- _EXERCISE TASK_: Find every line in the listing below that contains the string "appears", and copy each of those lines.

— start of DATA LINES —

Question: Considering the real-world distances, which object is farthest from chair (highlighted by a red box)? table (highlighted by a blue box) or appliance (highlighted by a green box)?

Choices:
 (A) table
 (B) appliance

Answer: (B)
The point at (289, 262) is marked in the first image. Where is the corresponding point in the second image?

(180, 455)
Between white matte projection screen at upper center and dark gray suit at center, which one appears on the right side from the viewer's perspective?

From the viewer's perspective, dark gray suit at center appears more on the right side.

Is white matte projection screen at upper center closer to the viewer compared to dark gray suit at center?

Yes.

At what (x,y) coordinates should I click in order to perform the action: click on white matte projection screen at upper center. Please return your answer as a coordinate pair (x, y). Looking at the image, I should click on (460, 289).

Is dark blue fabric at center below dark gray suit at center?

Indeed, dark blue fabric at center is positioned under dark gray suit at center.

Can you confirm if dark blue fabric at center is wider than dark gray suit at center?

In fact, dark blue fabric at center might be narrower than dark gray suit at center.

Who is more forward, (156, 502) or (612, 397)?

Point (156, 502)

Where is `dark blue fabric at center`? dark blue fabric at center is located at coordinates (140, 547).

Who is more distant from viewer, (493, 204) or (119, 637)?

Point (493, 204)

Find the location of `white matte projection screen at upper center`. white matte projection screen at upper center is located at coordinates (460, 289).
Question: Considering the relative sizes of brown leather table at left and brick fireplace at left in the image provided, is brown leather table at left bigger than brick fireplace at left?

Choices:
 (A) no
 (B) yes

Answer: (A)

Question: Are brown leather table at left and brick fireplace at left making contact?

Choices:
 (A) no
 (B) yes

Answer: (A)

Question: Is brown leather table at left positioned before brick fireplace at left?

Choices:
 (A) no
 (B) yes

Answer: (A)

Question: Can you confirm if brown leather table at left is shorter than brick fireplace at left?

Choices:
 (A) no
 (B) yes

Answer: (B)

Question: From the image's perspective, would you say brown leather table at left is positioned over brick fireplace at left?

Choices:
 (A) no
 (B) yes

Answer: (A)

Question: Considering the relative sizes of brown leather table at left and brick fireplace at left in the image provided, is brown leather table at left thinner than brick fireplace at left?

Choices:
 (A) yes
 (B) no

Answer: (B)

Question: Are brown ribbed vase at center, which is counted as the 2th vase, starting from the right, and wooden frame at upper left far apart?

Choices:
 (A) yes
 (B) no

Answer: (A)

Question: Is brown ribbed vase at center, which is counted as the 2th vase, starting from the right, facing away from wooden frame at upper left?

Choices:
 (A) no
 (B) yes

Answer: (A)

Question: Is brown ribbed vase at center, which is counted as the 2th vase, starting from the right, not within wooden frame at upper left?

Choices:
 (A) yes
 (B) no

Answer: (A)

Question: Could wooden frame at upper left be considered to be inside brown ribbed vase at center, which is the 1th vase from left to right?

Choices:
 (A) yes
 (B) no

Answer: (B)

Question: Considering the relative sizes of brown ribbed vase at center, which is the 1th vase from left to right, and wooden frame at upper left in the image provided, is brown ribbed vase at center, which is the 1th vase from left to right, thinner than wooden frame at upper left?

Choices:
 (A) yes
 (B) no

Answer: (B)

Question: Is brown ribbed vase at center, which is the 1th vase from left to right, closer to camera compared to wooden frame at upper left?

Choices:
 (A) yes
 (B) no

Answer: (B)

— end of DATA LINES —

- _ANSWER TO THE TASK_:
Between white matte projection screen at upper center and dark gray suit at center, which one appears on the right side from the viewer's perspective?
From the viewer's perspective, dark gray suit at center appears more on the right side.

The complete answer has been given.